◆ AIM OF THE EXERCISE: When you reach the line that contains "gray arrow: (30, 60) -> (61, 67), moved" below, transcribe it and each line after it word for word to the end of the records, omitting pictures.
--- RECORDS FOR PROCESSING Enclosed Below ---
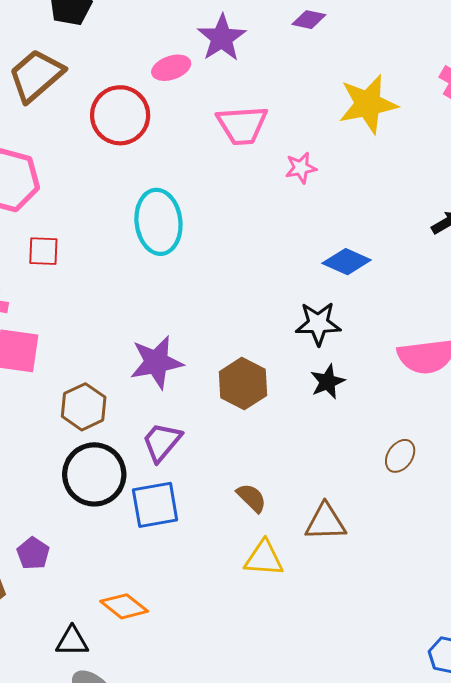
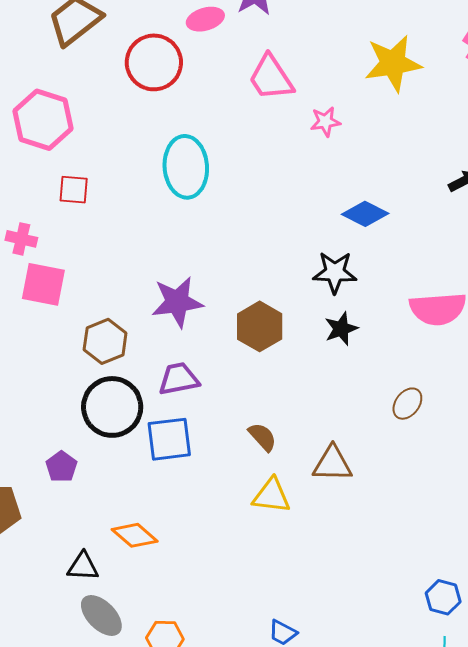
pink trapezoid: (242, 125) -> (271, 78), turned 58
purple trapezoid: (162, 442) -> (179, 379), turned 36
purple pentagon: (33, 553) -> (61, 467), moved

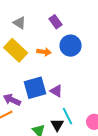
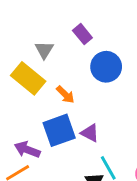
gray triangle: (19, 23) -> (44, 50), moved, turned 32
orange arrow: (44, 52) -> (65, 95), moved, turned 40

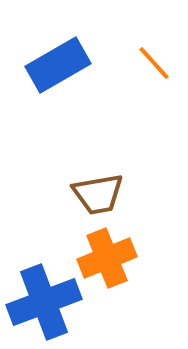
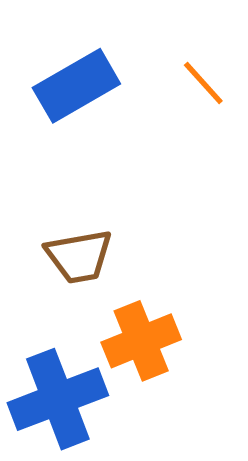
brown trapezoid: (98, 194) -> (79, 256), moved

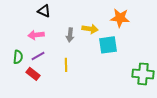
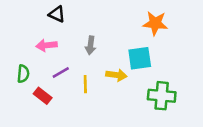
yellow arrow: (90, 29) -> (116, 75), moved
purple line: (38, 56) -> (61, 72), moved
green cross: (143, 74) -> (162, 96), moved

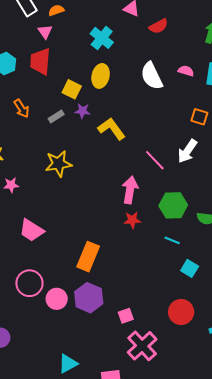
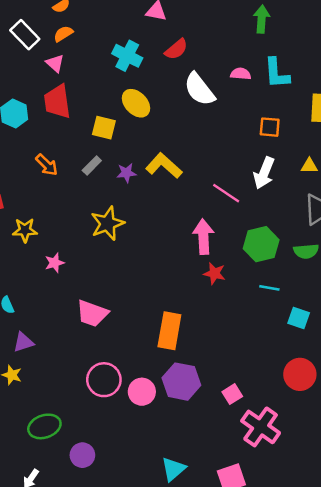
red semicircle: (158, 26) -> (176, 49), moved
yellow ellipse: (101, 76) -> (136, 103), turned -45
purple star: (82, 111) -> (126, 173), moved
red star: (132, 220) -> (214, 273), turned 30

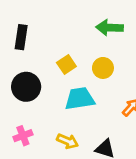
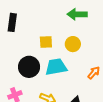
yellow square: (66, 65) -> (46, 42), turned 32
black circle: (26, 87) -> (29, 67), moved

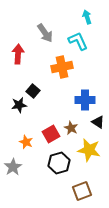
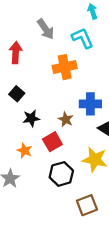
black square: (33, 91) -> (17, 94), moved
black star: (19, 105) -> (31, 118), moved
brown star: (71, 128) -> (66, 119), moved

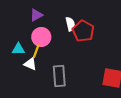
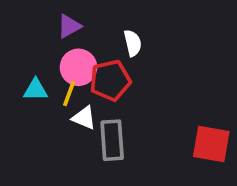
red pentagon: (83, 31) -> (110, 80), moved, turned 30
white triangle: (30, 64) -> (84, 118), moved

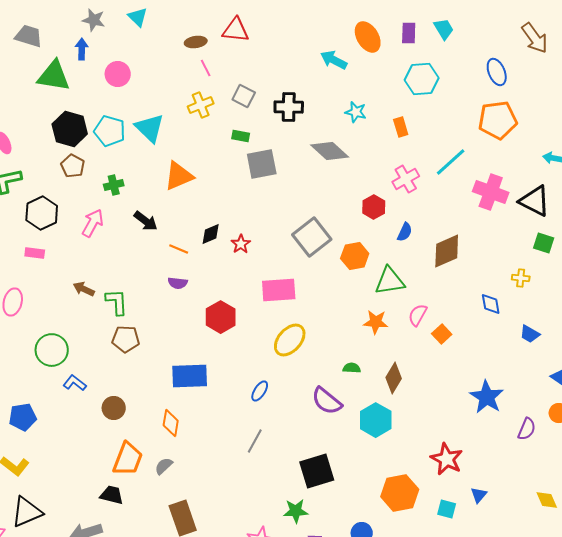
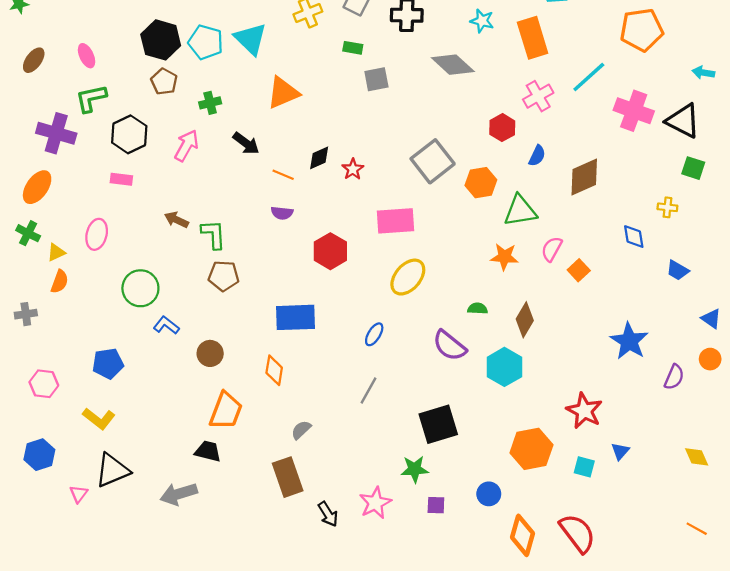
orange rectangle: (401, 127) -> (533, 38), size x1.8
gray square: (262, 164) -> (376, 79), size x0.7
gray semicircle: (164, 466) -> (301, 430), moved

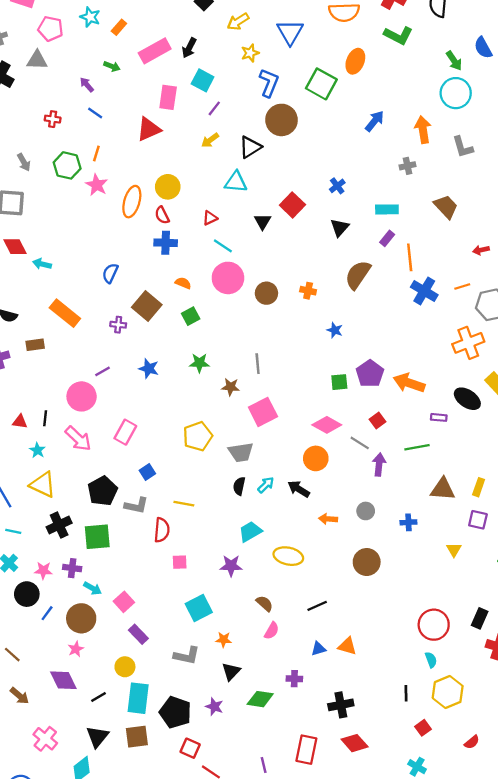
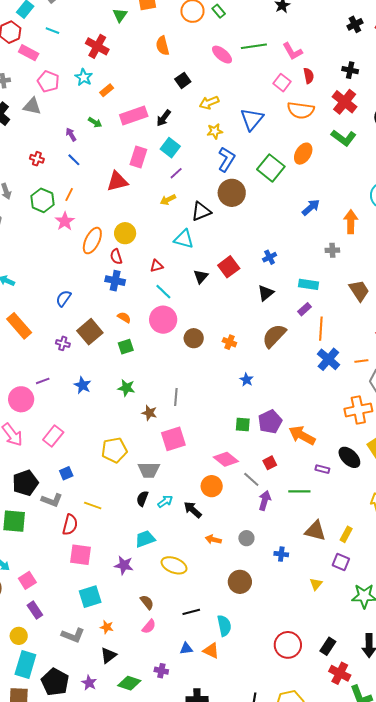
pink square: (180, 562) -> (81, 555), size x1.6
cyan semicircle: (431, 660) -> (224, 626), moved, size x1.5

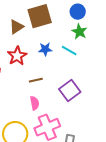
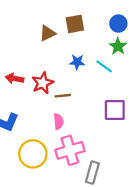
brown square: (40, 16) -> (75, 24), size x0.7
red star: (17, 56) -> (43, 83), moved
purple square: (70, 90) -> (115, 110), moved, turned 30

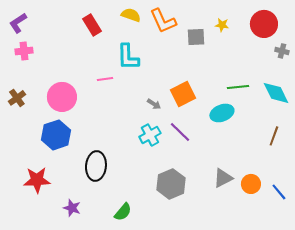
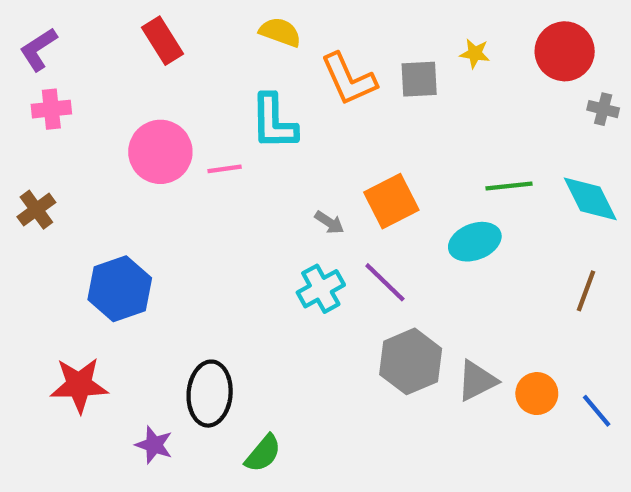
orange L-shape: (163, 21) -> (349, 79), moved
red rectangle: (92, 25) -> (163, 41), moved
pink circle: (62, 97) -> (160, 152), moved
black ellipse: (96, 166) -> (210, 394), moved
gray hexagon: (171, 184) -> (411, 361), moved

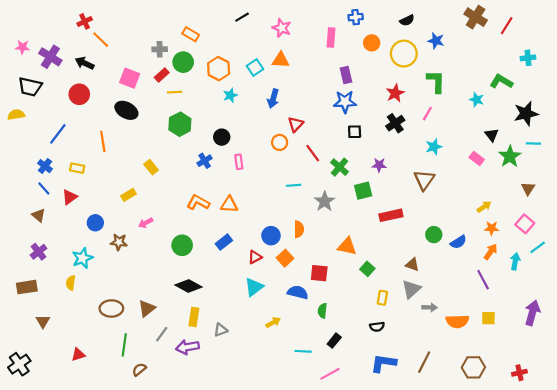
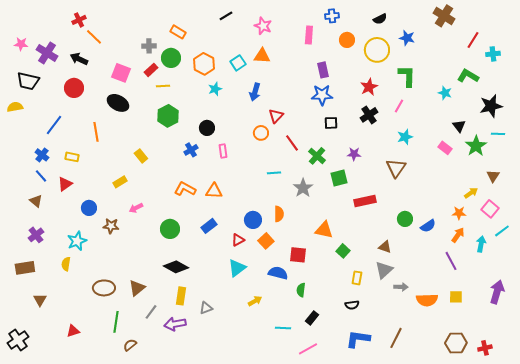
red line: (507, 26) -> (473, 40), moved
yellow arrow: (484, 207) -> (471, 193), moved
brown hexagon: (473, 367) -> (456, 343), moved

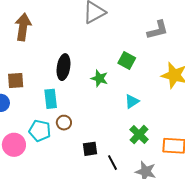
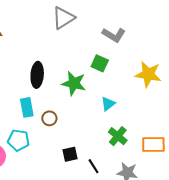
gray L-shape: (158, 30) -> (114, 35), moved, turned 50
green star: (99, 78) -> (74, 83), size x1.4
brown circle: (64, 123) -> (49, 118), moved

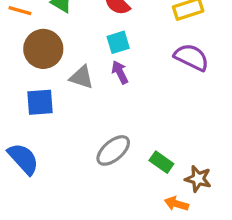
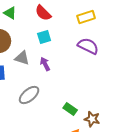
purple arrow: (120, 72) -> (45, 64), moved
gray ellipse: (113, 150) -> (29, 95), moved

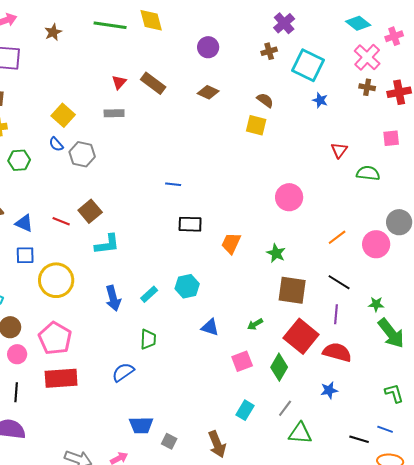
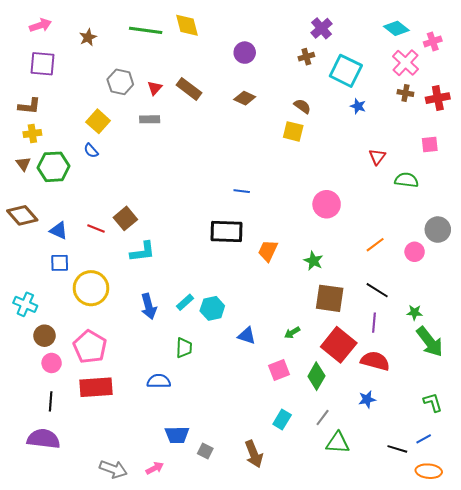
gray hexagon: (82, 154) -> (120, 82), moved
green hexagon: (19, 160) -> (54, 167), size x1.4
blue line: (173, 184) -> (242, 191), moved
black rectangle: (190, 224) -> (226, 232), size x1.4
pink circle: (376, 244) -> (415, 252), size x0.7
cyan hexagon: (187, 286) -> (212, 308), moved
blue semicircle: (123, 372) -> (159, 381), turned 35
blue line: (385, 429) -> (424, 439), turned -49

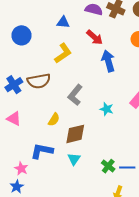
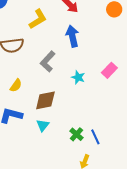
blue arrow: (108, 61) -> (72, 36), moved
yellow semicircle: (54, 120) -> (16, 85), moved
blue line: (127, 168) -> (95, 137), turned 63

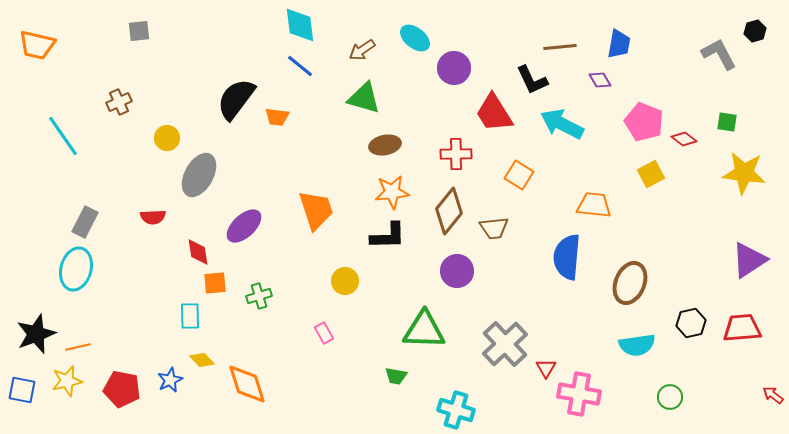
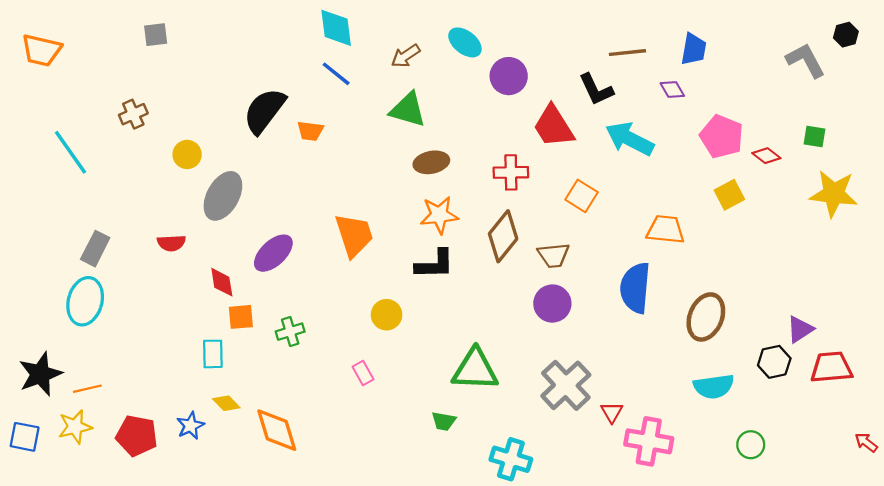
purple triangle: (749, 260) -> (800, 329), moved, size x0.7
purple circle: (457, 271) -> (552, 304), moved

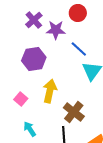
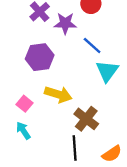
yellow arrow: (50, 91) -> (58, 94), turned 95
cyan arrow: (30, 129) -> (23, 131), moved

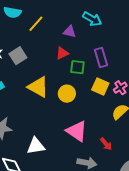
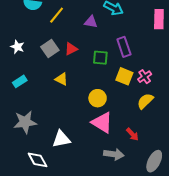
red triangle: (62, 53) -> (71, 49), moved
gray square: (18, 56) -> (50, 49), moved
yellow triangle: (38, 87) -> (61, 79), size x0.6
yellow circle: (67, 94) -> (98, 98), moved

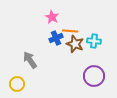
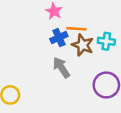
gray arrow: (30, 60) -> (61, 67), moved

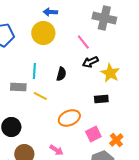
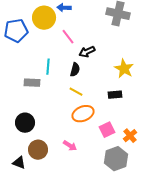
yellow circle: (43, 33) -> (44, 18), moved
pink line: (83, 42) -> (68, 37), moved
black arrow: (90, 62) -> (87, 52), moved
yellow line: (40, 96) -> (76, 92), moved

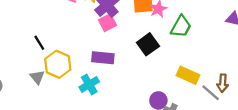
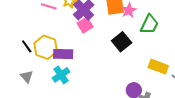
purple rectangle: (103, 58) -> (63, 54), moved
yellow hexagon: (58, 64) -> (46, 47), moved
cyan cross: (89, 84) -> (61, 75), moved

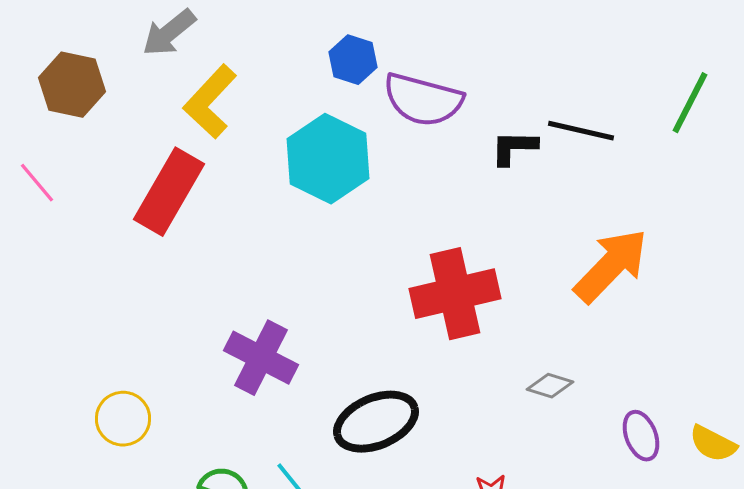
--- End of Enclosed RECORDS FOR PROCESSING ---
◆ OUTPUT FOR THIS TASK:
gray arrow: (30, 60) -> (61, 67), moved

yellow circle: (43, 33) -> (44, 18), moved
pink line: (83, 42) -> (68, 37), moved
black arrow: (90, 62) -> (87, 52), moved
yellow line: (40, 96) -> (76, 92), moved

purple rectangle: (103, 58) -> (63, 54), moved
yellow hexagon: (58, 64) -> (46, 47), moved
cyan cross: (89, 84) -> (61, 75), moved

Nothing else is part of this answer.